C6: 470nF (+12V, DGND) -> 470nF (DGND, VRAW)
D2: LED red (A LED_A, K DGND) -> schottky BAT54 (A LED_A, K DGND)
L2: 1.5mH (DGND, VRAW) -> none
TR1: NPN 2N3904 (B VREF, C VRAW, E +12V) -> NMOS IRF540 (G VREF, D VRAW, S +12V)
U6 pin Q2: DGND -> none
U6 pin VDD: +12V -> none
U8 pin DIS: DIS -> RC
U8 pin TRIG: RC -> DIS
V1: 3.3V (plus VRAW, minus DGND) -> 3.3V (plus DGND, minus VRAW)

◆ ◆ ◆ ◆ ◆

A word-for-word copy of the data above is the goal, so set it all down again.

ANSWER BOX:
C6: 470nF (+12V, DGND) -> 470nF (DGND, VRAW)
D2: LED red (A LED_A, K DGND) -> schottky BAT54 (A LED_A, K DGND)
L2: 1.5mH (DGND, VRAW) -> none
TR1: NPN 2N3904 (B VREF, C VRAW, E +12V) -> NMOS IRF540 (G VREF, D VRAW, S +12V)
U6 pin Q2: DGND -> none
U6 pin VDD: +12V -> none
U8 pin DIS: DIS -> RC
U8 pin TRIG: RC -> DIS
V1: 3.3V (plus VRAW, minus DGND) -> 3.3V (plus DGND, minus VRAW)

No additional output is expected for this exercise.